- _Task brief_
Among the entries below, find every line that has "orange" and pull it out.

- _Stored items_
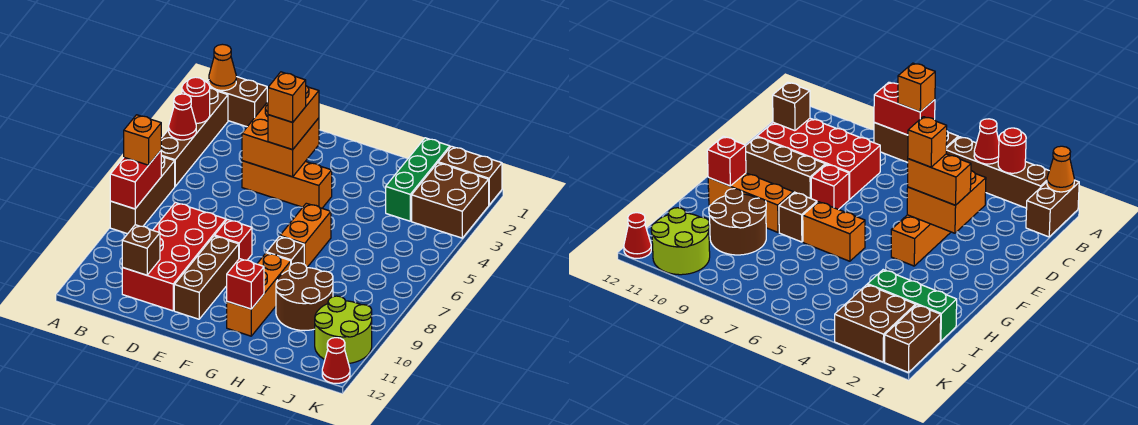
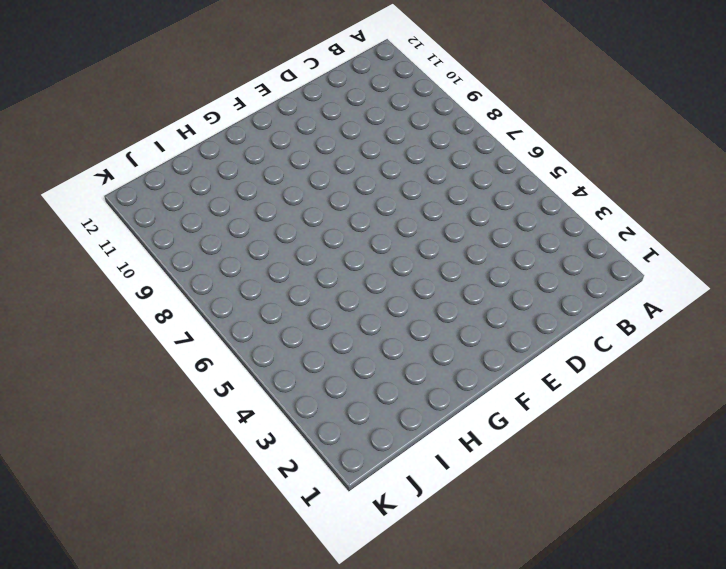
none -> brown brick A1:B1 level 1
none -> brown brick A2:A5 level 1
none -> brown brick A6:A8 level 1

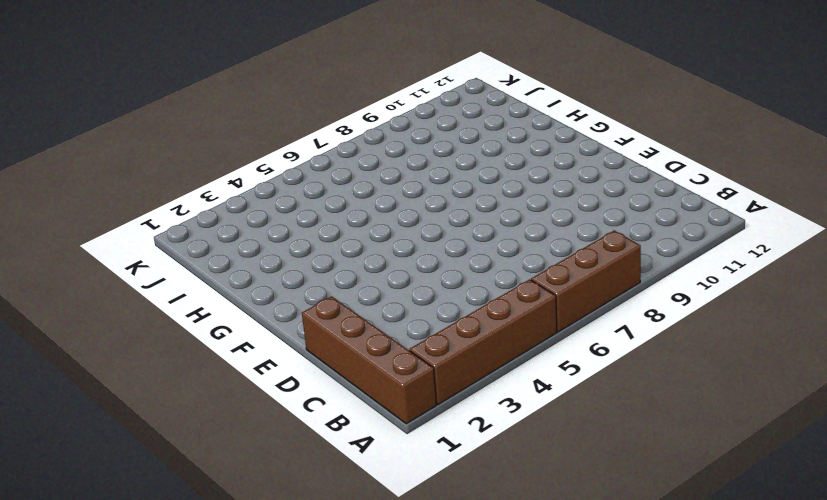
brown brick A1:D1 level 1 -> brown brick A1:B1 level 1
none -> red brick C8:D11 level 1
none -> orange brick D4:F4 level 1
none -> red brick E8 level 1

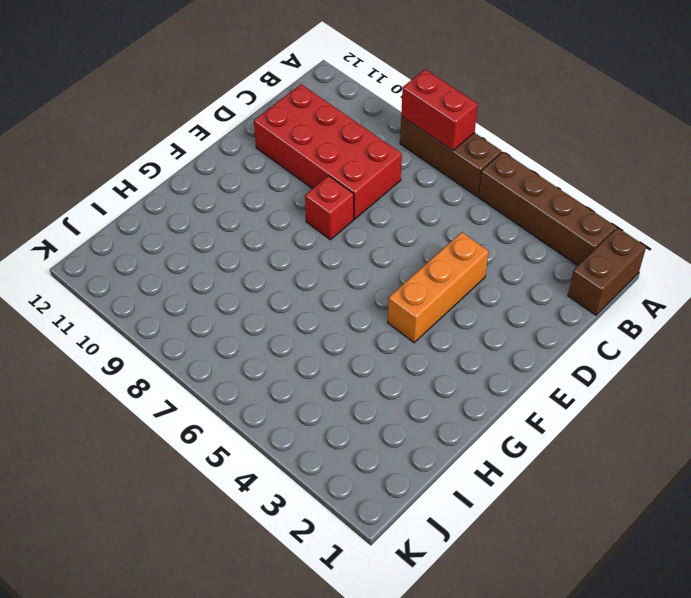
none -> brown brick E9:E11 level 1
none -> orange brick G6:G7 level 1
none -> brown brick G8 level 1

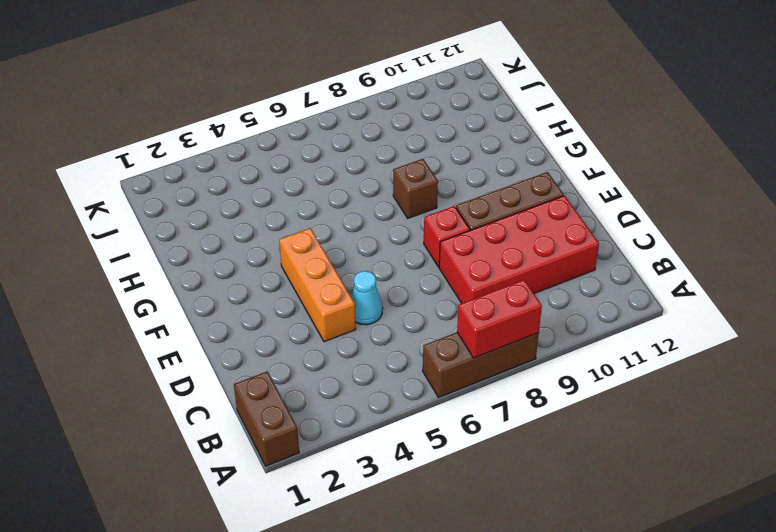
cyan cone D5 level 1 -> none
none -> brown brick A2:A5 level 1
none -> orange brick G6:G7 level 1
none -> orange brick G9:G11 level 1

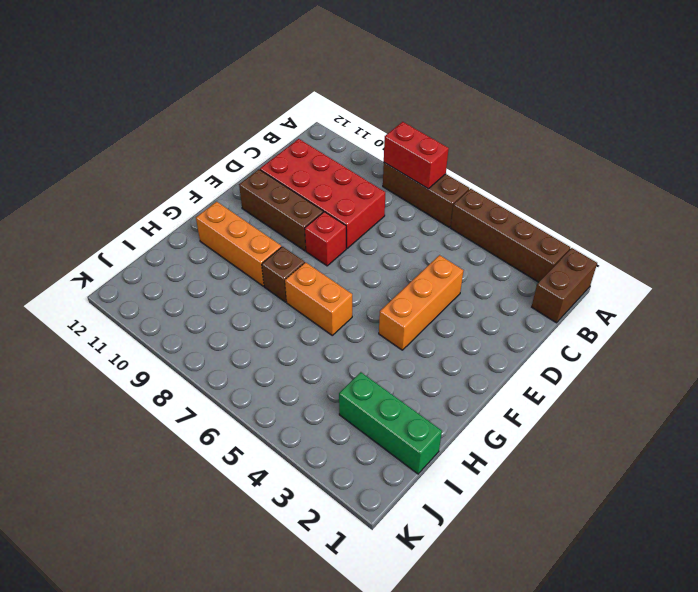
none -> brown round brick H9:I10 level 1
none -> brown brick J1:K1 level 1
none -> brown brick J2:K3 level 1

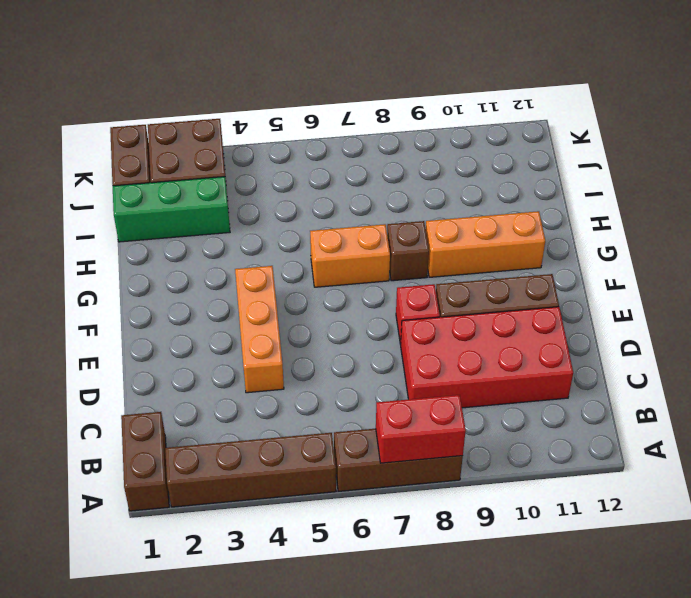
none -> brown round brick H9:I10 level 1
none -> lime round brick J10:K11 level 1
none -> red cone K12 level 1

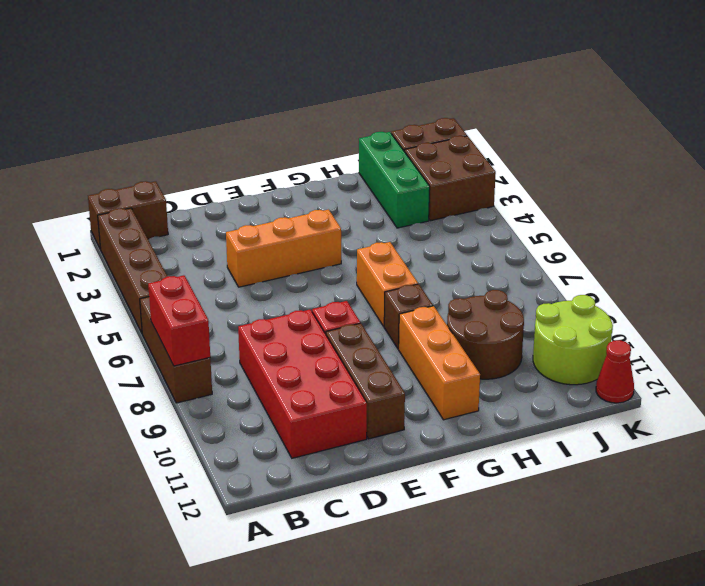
none -> orange cone A1 level 2
none -> red round brick A3 level 2
none -> red cone A4 level 2

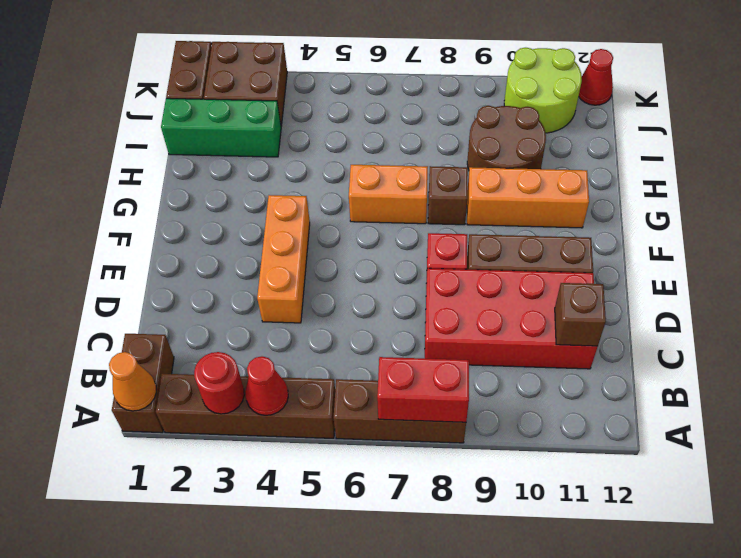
none -> orange brick D3:E4 level 2
none -> red brick G11 level 2
none -> orange brick A7 level 3

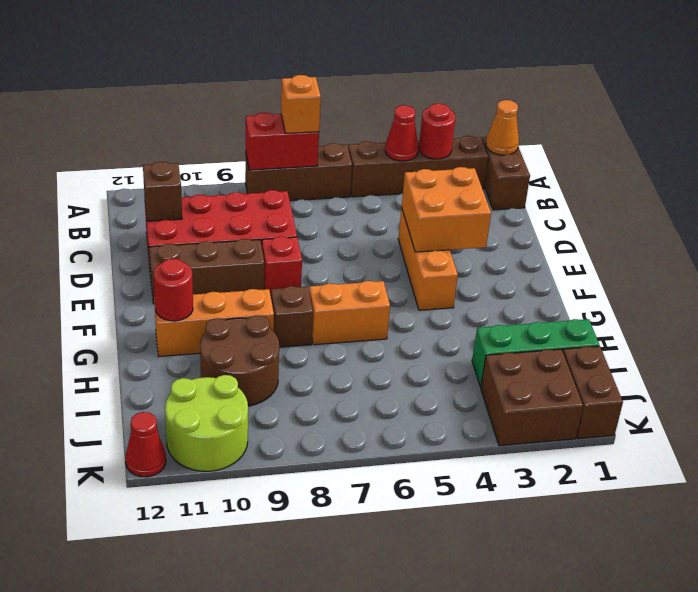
red round brick G11 level 2 -> red brick G11 level 2
none -> orange brick E3:E4 level 3
none -> orange brick E4 level 4

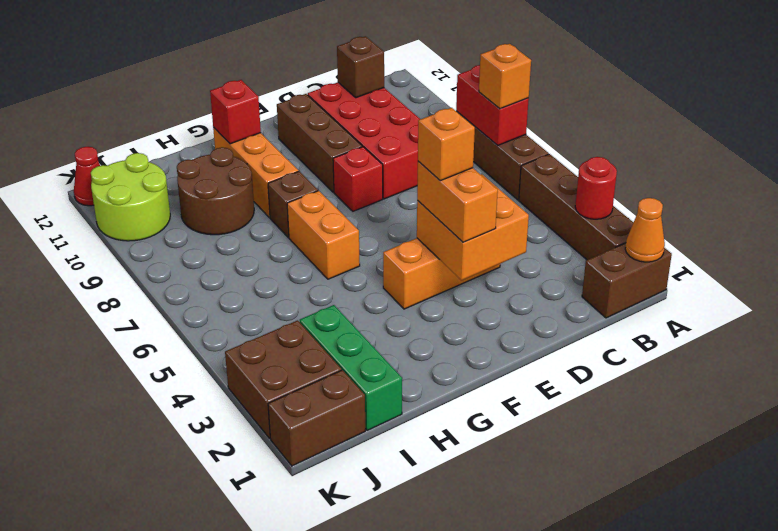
none -> red cone A4 level 2

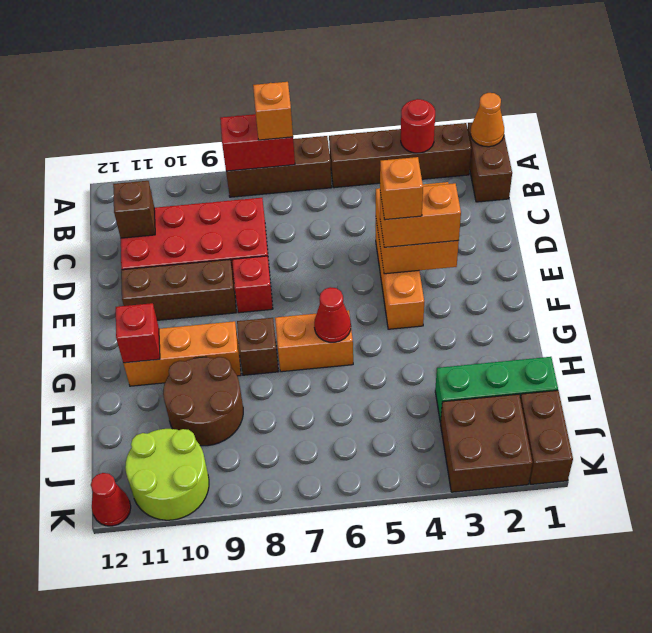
red cone G6 level 2 -> red cone A4 level 2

- _Reply to the task_
none -> orange brick D4:F4 level 1
none -> orange brick G6:G7 level 1
none -> orange brick G6:G7 level 1
none -> orange brick G9:G11 level 1
none -> orange cone A1 level 2
none -> orange brick D3:E4 level 2
none -> orange brick A7 level 3
none -> orange brick E3:E4 level 3
none -> orange brick E4 level 4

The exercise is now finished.